↓↓↓

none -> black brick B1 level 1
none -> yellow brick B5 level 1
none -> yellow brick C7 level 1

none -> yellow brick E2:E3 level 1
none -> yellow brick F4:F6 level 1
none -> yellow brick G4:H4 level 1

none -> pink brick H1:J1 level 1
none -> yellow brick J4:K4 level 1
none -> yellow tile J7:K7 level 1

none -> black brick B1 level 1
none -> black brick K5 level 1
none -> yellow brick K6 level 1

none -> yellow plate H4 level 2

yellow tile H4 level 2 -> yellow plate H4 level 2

↑↑↑
↓↓↓

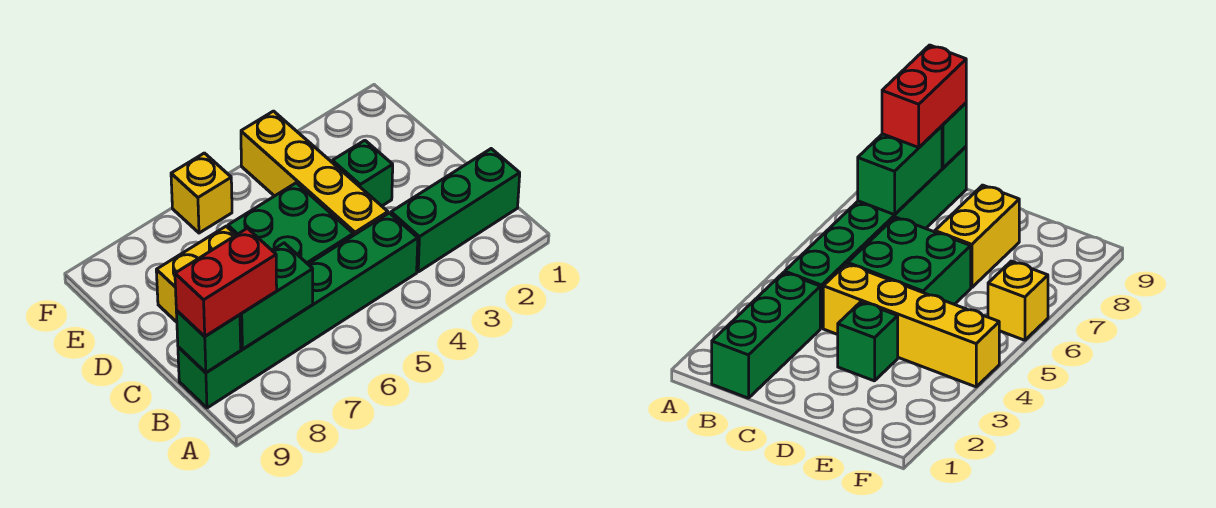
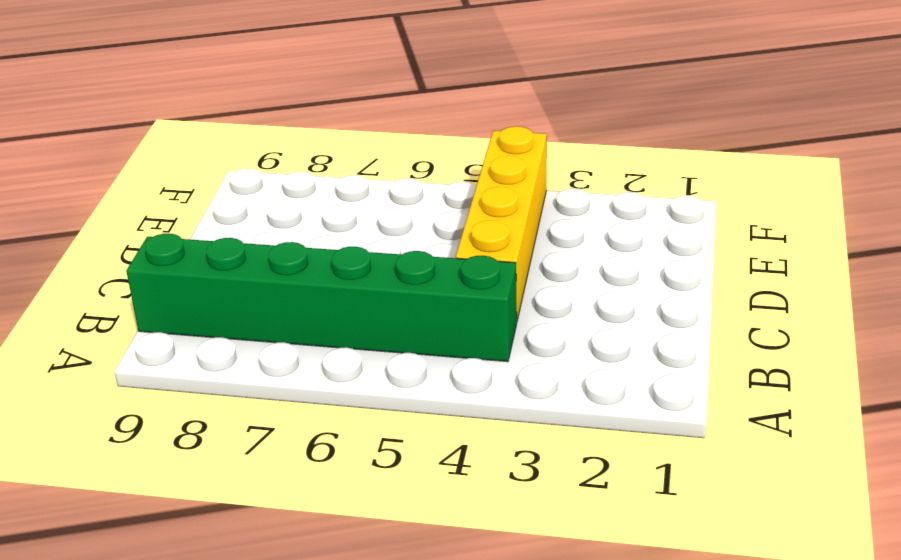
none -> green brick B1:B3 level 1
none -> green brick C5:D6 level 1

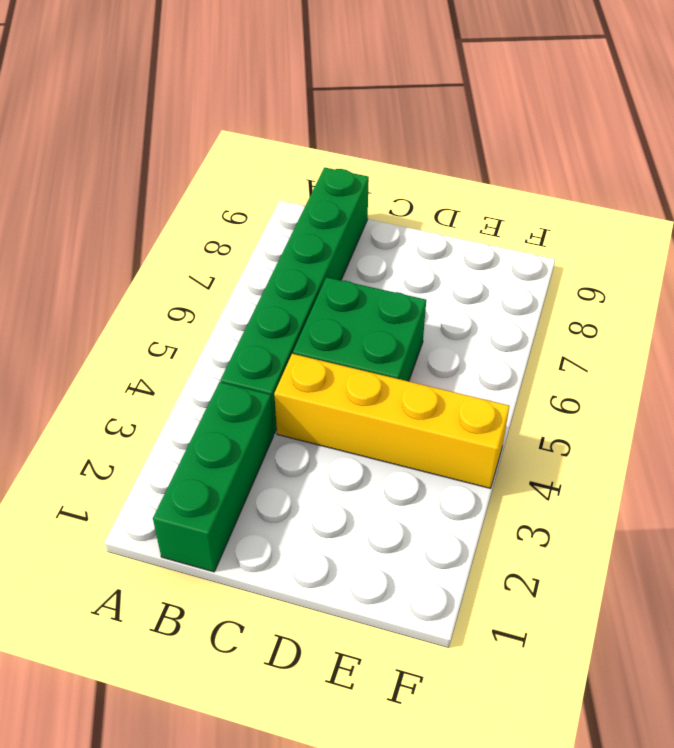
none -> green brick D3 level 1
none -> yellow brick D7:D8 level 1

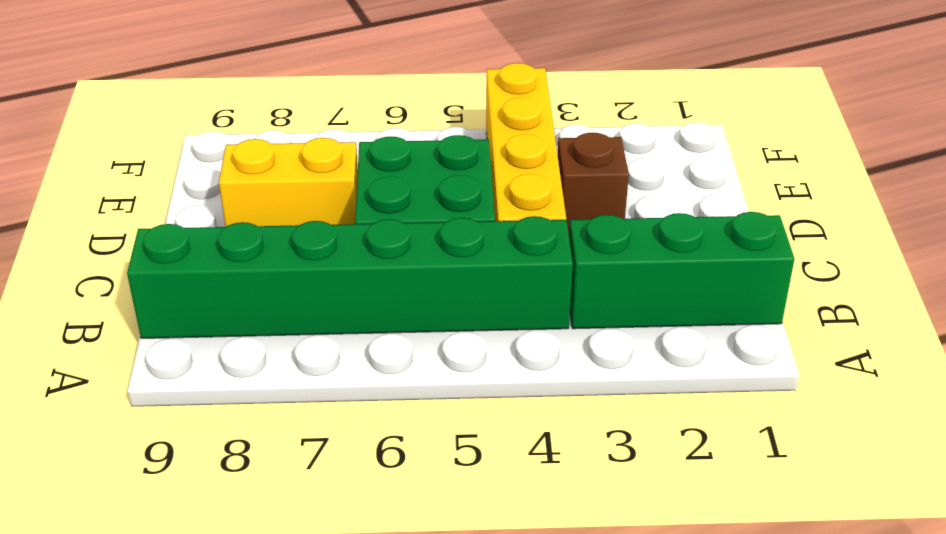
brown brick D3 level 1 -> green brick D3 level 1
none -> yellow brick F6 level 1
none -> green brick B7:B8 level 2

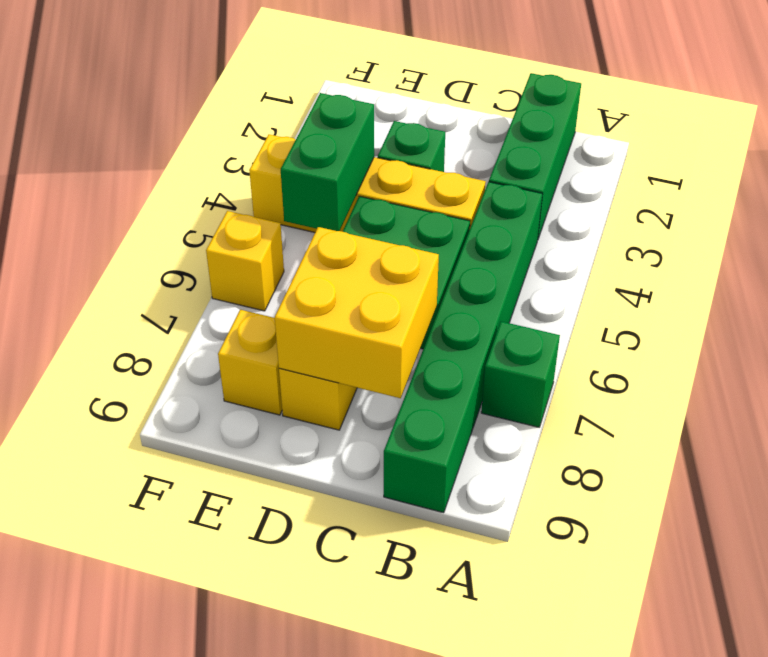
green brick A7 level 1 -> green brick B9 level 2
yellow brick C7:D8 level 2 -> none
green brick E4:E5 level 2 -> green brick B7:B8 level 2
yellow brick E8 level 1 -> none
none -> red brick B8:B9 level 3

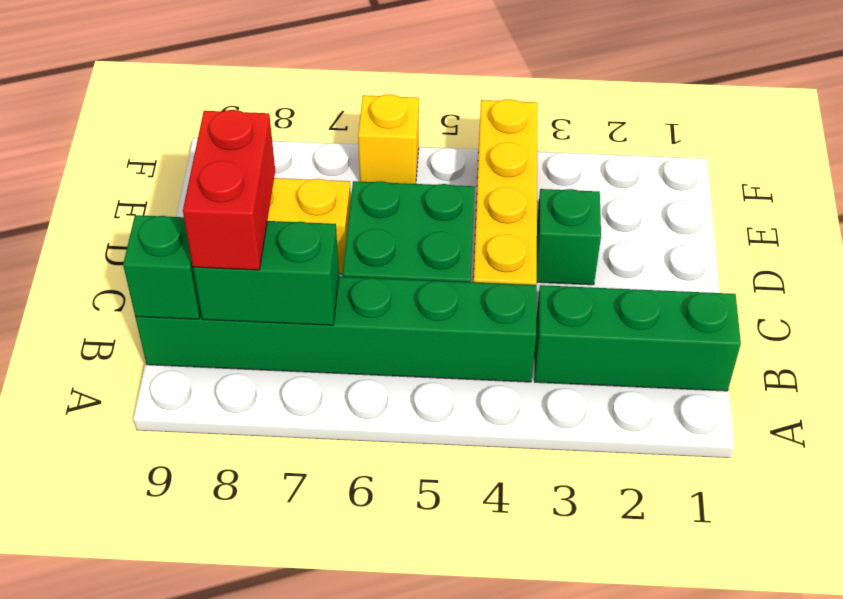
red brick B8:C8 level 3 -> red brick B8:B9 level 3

↑↑↑
↓↓↓

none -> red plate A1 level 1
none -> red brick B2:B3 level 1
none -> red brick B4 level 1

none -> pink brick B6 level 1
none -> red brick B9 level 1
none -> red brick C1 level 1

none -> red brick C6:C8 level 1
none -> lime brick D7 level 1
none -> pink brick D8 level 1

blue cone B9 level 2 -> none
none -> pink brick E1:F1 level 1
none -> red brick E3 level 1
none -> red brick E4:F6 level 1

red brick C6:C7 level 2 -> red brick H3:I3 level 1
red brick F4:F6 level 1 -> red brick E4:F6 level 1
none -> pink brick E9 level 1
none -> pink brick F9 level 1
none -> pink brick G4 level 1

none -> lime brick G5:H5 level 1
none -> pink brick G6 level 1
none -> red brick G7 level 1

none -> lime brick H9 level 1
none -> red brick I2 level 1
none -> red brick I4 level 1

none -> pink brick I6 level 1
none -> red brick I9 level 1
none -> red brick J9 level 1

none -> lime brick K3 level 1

↑↑↑

TASK BRIEF: Read the entries above, then pull out the lines that include "tile".

ANSWER TO THIS PROBLEM:
none -> yellow tile J7:K7 level 1
yellow tile H4 level 2 -> yellow plate H4 level 2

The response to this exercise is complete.